## Supplied entries
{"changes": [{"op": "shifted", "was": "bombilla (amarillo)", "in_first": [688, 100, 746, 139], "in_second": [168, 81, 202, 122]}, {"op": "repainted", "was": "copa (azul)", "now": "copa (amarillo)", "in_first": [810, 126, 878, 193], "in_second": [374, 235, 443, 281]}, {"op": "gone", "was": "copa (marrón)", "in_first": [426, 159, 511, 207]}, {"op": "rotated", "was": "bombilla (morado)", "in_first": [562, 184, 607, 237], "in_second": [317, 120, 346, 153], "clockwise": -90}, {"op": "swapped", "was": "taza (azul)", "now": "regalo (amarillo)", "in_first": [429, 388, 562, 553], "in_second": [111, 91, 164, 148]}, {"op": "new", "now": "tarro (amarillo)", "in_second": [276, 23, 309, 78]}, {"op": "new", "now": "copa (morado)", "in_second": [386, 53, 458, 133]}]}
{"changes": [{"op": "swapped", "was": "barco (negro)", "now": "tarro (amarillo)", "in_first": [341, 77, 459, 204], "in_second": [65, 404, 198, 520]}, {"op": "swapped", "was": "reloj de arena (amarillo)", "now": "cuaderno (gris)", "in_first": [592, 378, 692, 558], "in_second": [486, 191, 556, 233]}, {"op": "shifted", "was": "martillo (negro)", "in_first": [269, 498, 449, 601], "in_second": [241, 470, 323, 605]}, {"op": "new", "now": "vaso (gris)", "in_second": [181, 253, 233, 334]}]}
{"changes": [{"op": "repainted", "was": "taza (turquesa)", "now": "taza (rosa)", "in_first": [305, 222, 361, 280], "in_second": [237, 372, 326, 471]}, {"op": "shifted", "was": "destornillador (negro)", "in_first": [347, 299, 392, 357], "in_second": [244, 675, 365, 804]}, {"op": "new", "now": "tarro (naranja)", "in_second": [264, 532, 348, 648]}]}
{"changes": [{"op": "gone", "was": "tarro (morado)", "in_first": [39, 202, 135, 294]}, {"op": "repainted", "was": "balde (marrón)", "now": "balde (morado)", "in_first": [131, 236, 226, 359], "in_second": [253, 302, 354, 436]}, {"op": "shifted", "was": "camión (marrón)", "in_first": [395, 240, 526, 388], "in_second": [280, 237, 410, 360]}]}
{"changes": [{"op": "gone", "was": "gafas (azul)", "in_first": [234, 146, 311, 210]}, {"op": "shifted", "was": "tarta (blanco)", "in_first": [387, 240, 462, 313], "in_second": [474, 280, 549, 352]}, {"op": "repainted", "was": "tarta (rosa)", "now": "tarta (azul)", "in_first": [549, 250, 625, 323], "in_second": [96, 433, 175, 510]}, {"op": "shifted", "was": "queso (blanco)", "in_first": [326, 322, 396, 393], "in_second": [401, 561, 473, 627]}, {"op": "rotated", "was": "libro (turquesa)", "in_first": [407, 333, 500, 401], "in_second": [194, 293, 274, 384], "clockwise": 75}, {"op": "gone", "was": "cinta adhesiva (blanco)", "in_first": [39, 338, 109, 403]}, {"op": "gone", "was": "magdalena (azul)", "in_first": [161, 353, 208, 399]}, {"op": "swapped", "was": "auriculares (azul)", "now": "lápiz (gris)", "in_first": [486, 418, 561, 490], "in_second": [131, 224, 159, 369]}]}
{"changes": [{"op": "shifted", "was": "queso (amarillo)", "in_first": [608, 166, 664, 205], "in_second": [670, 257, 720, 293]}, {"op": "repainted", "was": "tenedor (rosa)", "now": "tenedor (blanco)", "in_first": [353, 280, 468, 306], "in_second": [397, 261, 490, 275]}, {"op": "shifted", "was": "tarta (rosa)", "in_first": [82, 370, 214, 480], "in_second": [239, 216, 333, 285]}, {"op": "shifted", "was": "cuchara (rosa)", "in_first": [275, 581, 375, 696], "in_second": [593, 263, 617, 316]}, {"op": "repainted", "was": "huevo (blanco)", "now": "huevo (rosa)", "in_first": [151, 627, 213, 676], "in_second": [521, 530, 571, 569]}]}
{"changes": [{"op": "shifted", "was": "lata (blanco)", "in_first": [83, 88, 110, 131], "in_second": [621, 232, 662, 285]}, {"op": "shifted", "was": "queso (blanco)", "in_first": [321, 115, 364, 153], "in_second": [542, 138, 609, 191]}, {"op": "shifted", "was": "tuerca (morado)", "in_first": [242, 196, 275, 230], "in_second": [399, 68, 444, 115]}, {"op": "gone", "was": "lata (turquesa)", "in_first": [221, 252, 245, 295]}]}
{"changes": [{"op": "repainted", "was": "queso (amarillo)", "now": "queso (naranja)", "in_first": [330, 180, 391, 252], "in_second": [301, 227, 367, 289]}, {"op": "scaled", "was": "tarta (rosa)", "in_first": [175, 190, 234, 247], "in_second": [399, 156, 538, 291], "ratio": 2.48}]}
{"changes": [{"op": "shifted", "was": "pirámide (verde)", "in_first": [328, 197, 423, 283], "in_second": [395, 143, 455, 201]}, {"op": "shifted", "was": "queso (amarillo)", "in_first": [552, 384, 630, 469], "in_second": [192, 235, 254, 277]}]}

## Task
Retype every line of the material exactly as given.

## Your solution
{"changes": [{"op": "shifted", "was": "bombilla (amarillo)", "in_first": [688, 100, 746, 139], "in_second": [168, 81, 202, 122]}, {"op": "repainted", "was": "copa (azul)", "now": "copa (amarillo)", "in_first": [810, 126, 878, 193], "in_second": [374, 235, 443, 281]}, {"op": "gone", "was": "copa (marrón)", "in_first": [426, 159, 511, 207]}, {"op": "rotated", "was": "bombilla (morado)", "in_first": [562, 184, 607, 237], "in_second": [317, 120, 346, 153], "clockwise": -90}, {"op": "swapped", "was": "taza (azul)", "now": "regalo (amarillo)", "in_first": [429, 388, 562, 553], "in_second": [111, 91, 164, 148]}, {"op": "new", "now": "tarro (amarillo)", "in_second": [276, 23, 309, 78]}, {"op": "new", "now": "copa (morado)", "in_second": [386, 53, 458, 133]}]}
{"changes": [{"op": "swapped", "was": "barco (negro)", "now": "tarro (amarillo)", "in_first": [341, 77, 459, 204], "in_second": [65, 404, 198, 520]}, {"op": "swapped", "was": "reloj de arena (amarillo)", "now": "cuaderno (gris)", "in_first": [592, 378, 692, 558], "in_second": [486, 191, 556, 233]}, {"op": "shifted", "was": "martillo (negro)", "in_first": [269, 498, 449, 601], "in_second": [241, 470, 323, 605]}, {"op": "new", "now": "vaso (gris)", "in_second": [181, 253, 233, 334]}]}
{"changes": [{"op": "repainted", "was": "taza (turquesa)", "now": "taza (rosa)", "in_first": [305, 222, 361, 280], "in_second": [237, 372, 326, 471]}, {"op": "shifted", "was": "destornillador (negro)", "in_first": [347, 299, 392, 357], "in_second": [244, 675, 365, 804]}, {"op": "new", "now": "tarro (naranja)", "in_second": [264, 532, 348, 648]}]}
{"changes": [{"op": "gone", "was": "tarro (morado)", "in_first": [39, 202, 135, 294]}, {"op": "repainted", "was": "balde (marrón)", "now": "balde (morado)", "in_first": [131, 236, 226, 359], "in_second": [253, 302, 354, 436]}, {"op": "shifted", "was": "camión (marrón)", "in_first": [395, 240, 526, 388], "in_second": [280, 237, 410, 360]}]}
{"changes": [{"op": "gone", "was": "gafas (azul)", "in_first": [234, 146, 311, 210]}, {"op": "shifted", "was": "tarta (blanco)", "in_first": [387, 240, 462, 313], "in_second": [474, 280, 549, 352]}, {"op": "repainted", "was": "tarta (rosa)", "now": "tarta (azul)", "in_first": [549, 250, 625, 323], "in_second": [96, 433, 175, 510]}, {"op": "shifted", "was": "queso (blanco)", "in_first": [326, 322, 396, 393], "in_second": [401, 561, 473, 627]}, {"op": "rotated", "was": "libro (turquesa)", "in_first": [407, 333, 500, 401], "in_second": [194, 293, 274, 384], "clockwise": 75}, {"op": "gone", "was": "cinta adhesiva (blanco)", "in_first": [39, 338, 109, 403]}, {"op": "gone", "was": "magdalena (azul)", "in_first": [161, 353, 208, 399]}, {"op": "swapped", "was": "auriculares (azul)", "now": "lápiz (gris)", "in_first": [486, 418, 561, 490], "in_second": [131, 224, 159, 369]}]}
{"changes": [{"op": "shifted", "was": "queso (amarillo)", "in_first": [608, 166, 664, 205], "in_second": [670, 257, 720, 293]}, {"op": "repainted", "was": "tenedor (rosa)", "now": "tenedor (blanco)", "in_first": [353, 280, 468, 306], "in_second": [397, 261, 490, 275]}, {"op": "shifted", "was": "tarta (rosa)", "in_first": [82, 370, 214, 480], "in_second": [239, 216, 333, 285]}, {"op": "shifted", "was": "cuchara (rosa)", "in_first": [275, 581, 375, 696], "in_second": [593, 263, 617, 316]}, {"op": "repainted", "was": "huevo (blanco)", "now": "huevo (rosa)", "in_first": [151, 627, 213, 676], "in_second": [521, 530, 571, 569]}]}
{"changes": [{"op": "shifted", "was": "lata (blanco)", "in_first": [83, 88, 110, 131], "in_second": [621, 232, 662, 285]}, {"op": "shifted", "was": "queso (blanco)", "in_first": [321, 115, 364, 153], "in_second": [542, 138, 609, 191]}, {"op": "shifted", "was": "tuerca (morado)", "in_first": [242, 196, 275, 230], "in_second": [399, 68, 444, 115]}, {"op": "gone", "was": "lata (turquesa)", "in_first": [221, 252, 245, 295]}]}
{"changes": [{"op": "repainted", "was": "queso (amarillo)", "now": "queso (naranja)", "in_first": [330, 180, 391, 252], "in_second": [301, 227, 367, 289]}, {"op": "scaled", "was": "tarta (rosa)", "in_first": [175, 190, 234, 247], "in_second": [399, 156, 538, 291], "ratio": 2.48}]}
{"changes": [{"op": "shifted", "was": "pirámide (verde)", "in_first": [328, 197, 423, 283], "in_second": [395, 143, 455, 201]}, {"op": "shifted", "was": "queso (amarillo)", "in_first": [552, 384, 630, 469], "in_second": [192, 235, 254, 277]}]}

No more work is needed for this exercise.